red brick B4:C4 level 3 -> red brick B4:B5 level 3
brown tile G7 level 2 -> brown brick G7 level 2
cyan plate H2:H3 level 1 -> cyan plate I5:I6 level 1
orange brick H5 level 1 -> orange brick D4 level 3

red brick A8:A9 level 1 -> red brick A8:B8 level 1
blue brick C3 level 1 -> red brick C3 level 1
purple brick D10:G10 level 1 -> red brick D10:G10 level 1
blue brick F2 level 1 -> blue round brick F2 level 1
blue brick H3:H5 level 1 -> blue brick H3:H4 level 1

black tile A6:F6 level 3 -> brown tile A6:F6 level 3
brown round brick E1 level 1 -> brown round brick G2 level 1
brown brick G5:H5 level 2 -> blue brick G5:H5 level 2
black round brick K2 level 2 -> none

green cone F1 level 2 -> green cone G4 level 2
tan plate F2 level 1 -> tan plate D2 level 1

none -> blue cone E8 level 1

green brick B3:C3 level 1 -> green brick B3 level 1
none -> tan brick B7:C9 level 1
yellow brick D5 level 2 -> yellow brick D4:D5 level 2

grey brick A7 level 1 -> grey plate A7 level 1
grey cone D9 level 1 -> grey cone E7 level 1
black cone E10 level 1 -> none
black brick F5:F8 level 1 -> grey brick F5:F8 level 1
+--
> [Work request]: Retype the records, line for line.

> [Answer for the task]:
red brick B4:C4 level 3 -> red brick B4:B5 level 3
brown tile G7 level 2 -> brown brick G7 level 2
cyan plate H2:H3 level 1 -> cyan plate I5:I6 level 1
orange brick H5 level 1 -> orange brick D4 level 3

red brick A8:A9 level 1 -> red brick A8:B8 level 1
blue brick C3 level 1 -> red brick C3 level 1
purple brick D10:G10 level 1 -> red brick D10:G10 level 1
blue brick F2 level 1 -> blue round brick F2 level 1
blue brick H3:H5 level 1 -> blue brick H3:H4 level 1

black tile A6:F6 level 3 -> brown tile A6:F6 level 3
brown round brick E1 level 1 -> brown round brick G2 level 1
brown brick G5:H5 level 2 -> blue brick G5:H5 level 2
black round brick K2 level 2 -> none

green cone F1 level 2 -> green cone G4 level 2
tan plate F2 level 1 -> tan plate D2 level 1

none -> blue cone E8 level 1

green brick B3:C3 level 1 -> green brick B3 level 1
none -> tan brick B7:C9 level 1
yellow brick D5 level 2 -> yellow brick D4:D5 level 2

grey brick A7 level 1 -> grey plate A7 level 1
grey cone D9 level 1 -> grey cone E7 level 1
black cone E10 level 1 -> none
black brick F5:F8 level 1 -> grey brick F5:F8 level 1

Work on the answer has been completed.